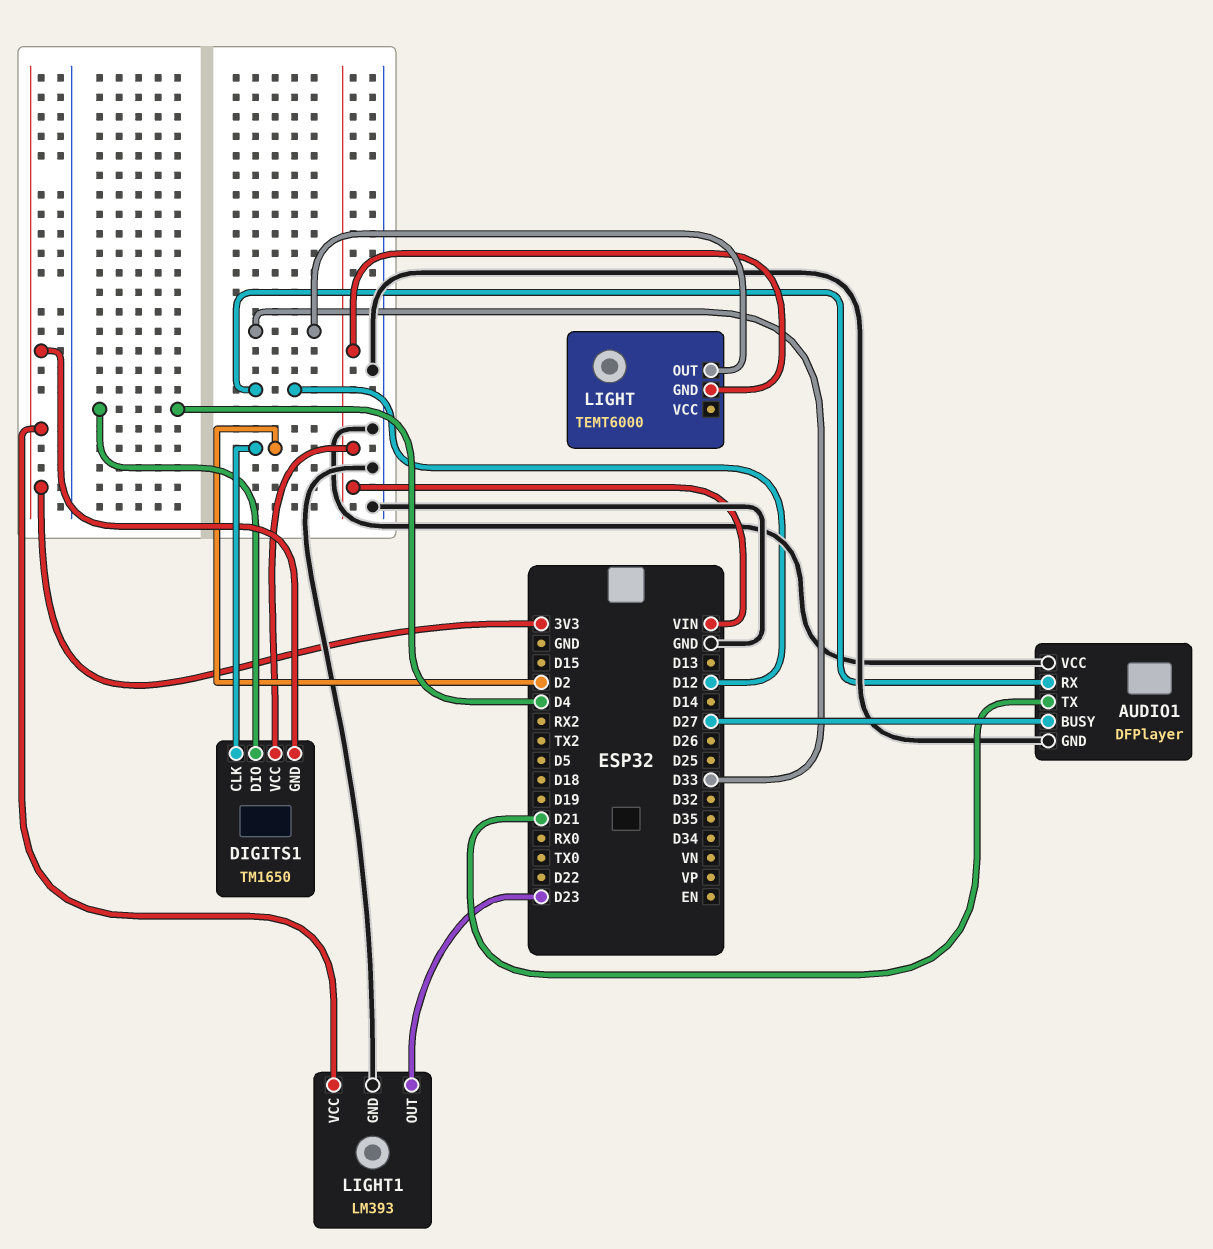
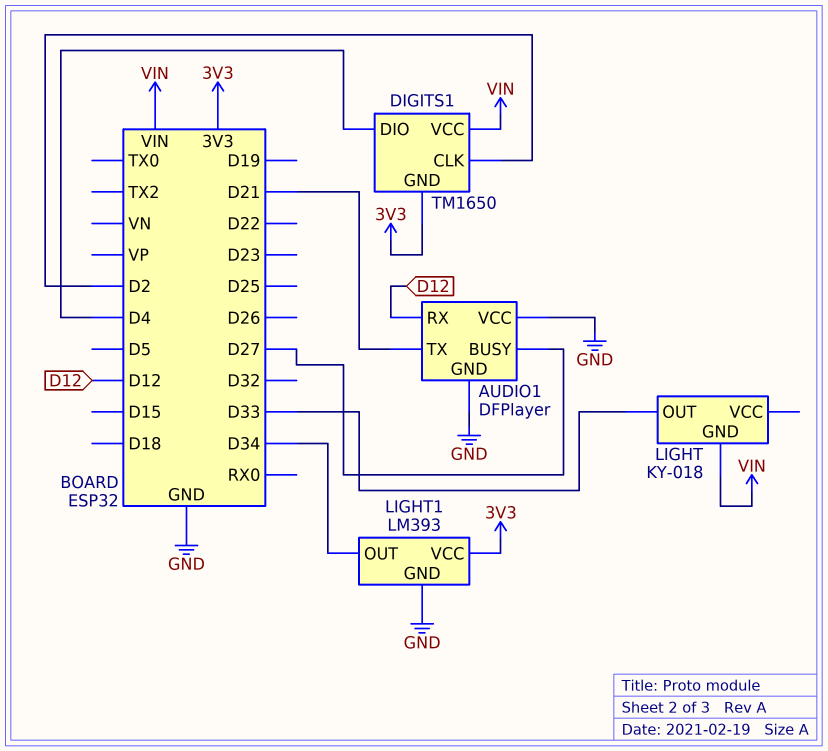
LIGHT: TEMT6000 -> KY-018
LIGHT1 pin OUT: D23 -> D34

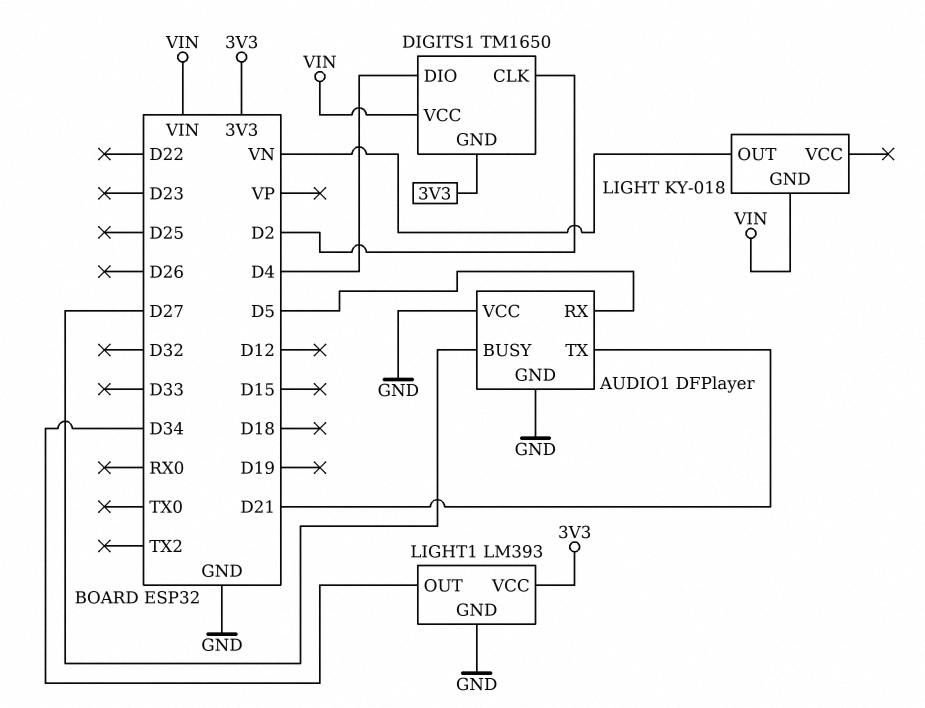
AUDIO1 pin RX: D12 -> D5
LIGHT pin OUT: D33 -> VN

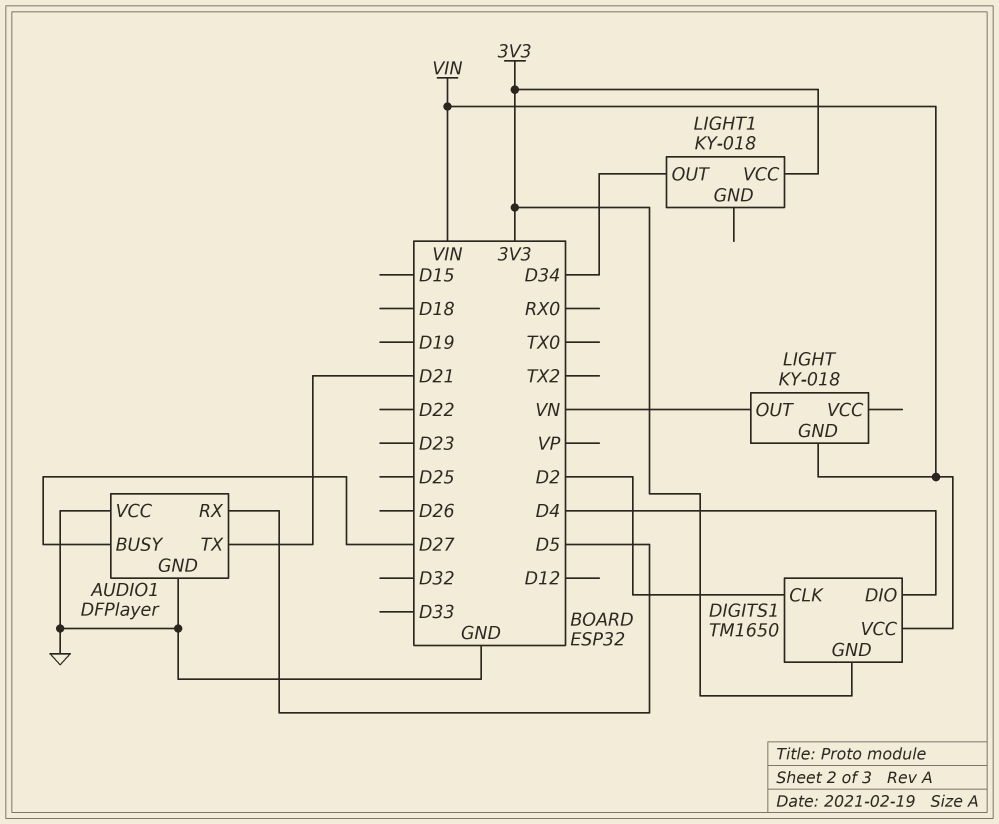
LIGHT1: LM393 -> KY-018
LIGHT1 pin GND: GND -> none

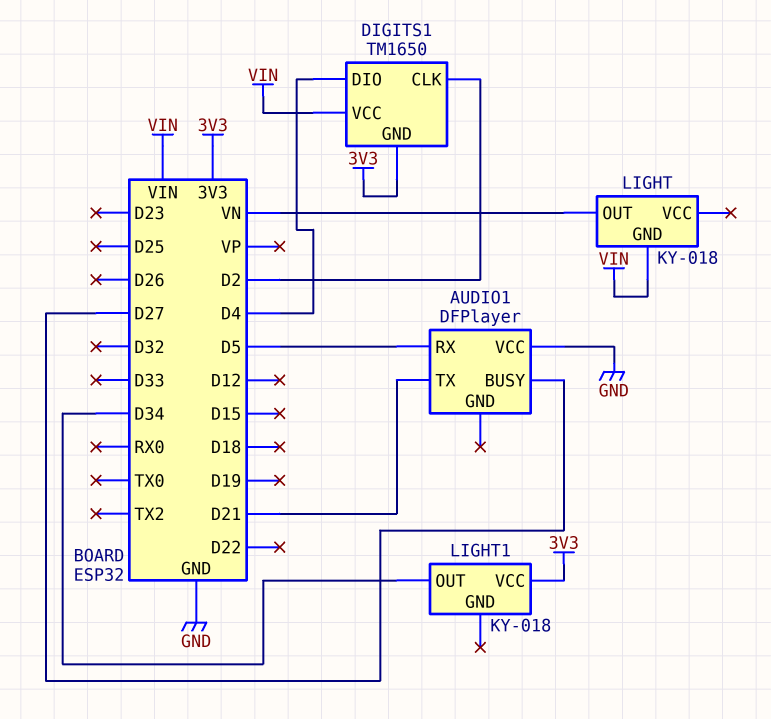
AUDIO1 pin GND: GND -> none

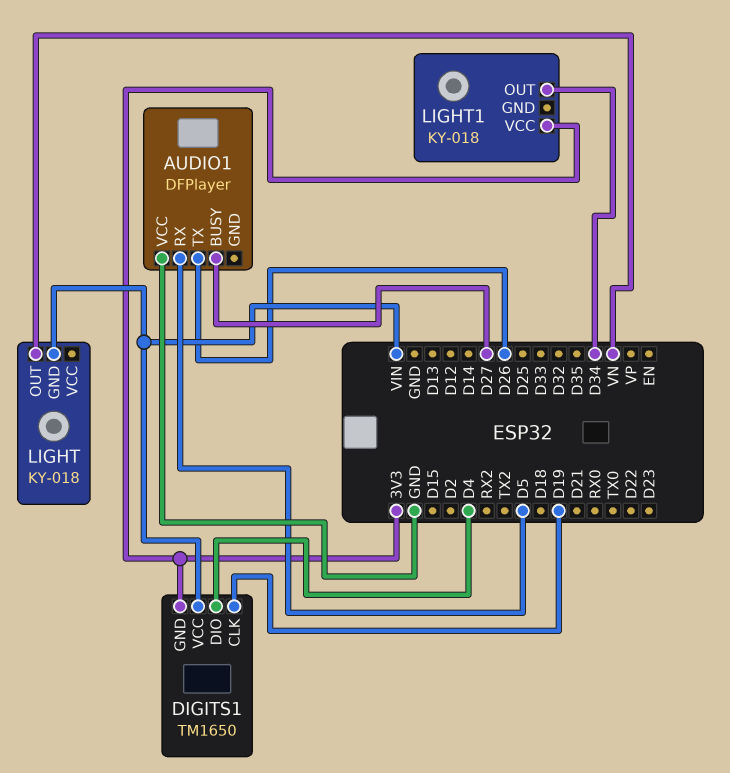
AUDIO1 pin TX: D21 -> D26
DIGITS1 pin CLK: D2 -> D19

--

Give the data again exactly, image-free.

LIGHT: TEMT6000 -> KY-018
LIGHT1 pin OUT: D23 -> D34

AUDIO1 pin RX: D12 -> D5
LIGHT pin OUT: D33 -> VN

LIGHT1: LM393 -> KY-018
LIGHT1 pin GND: GND -> none

AUDIO1 pin GND: GND -> none

AUDIO1 pin TX: D21 -> D26
DIGITS1 pin CLK: D2 -> D19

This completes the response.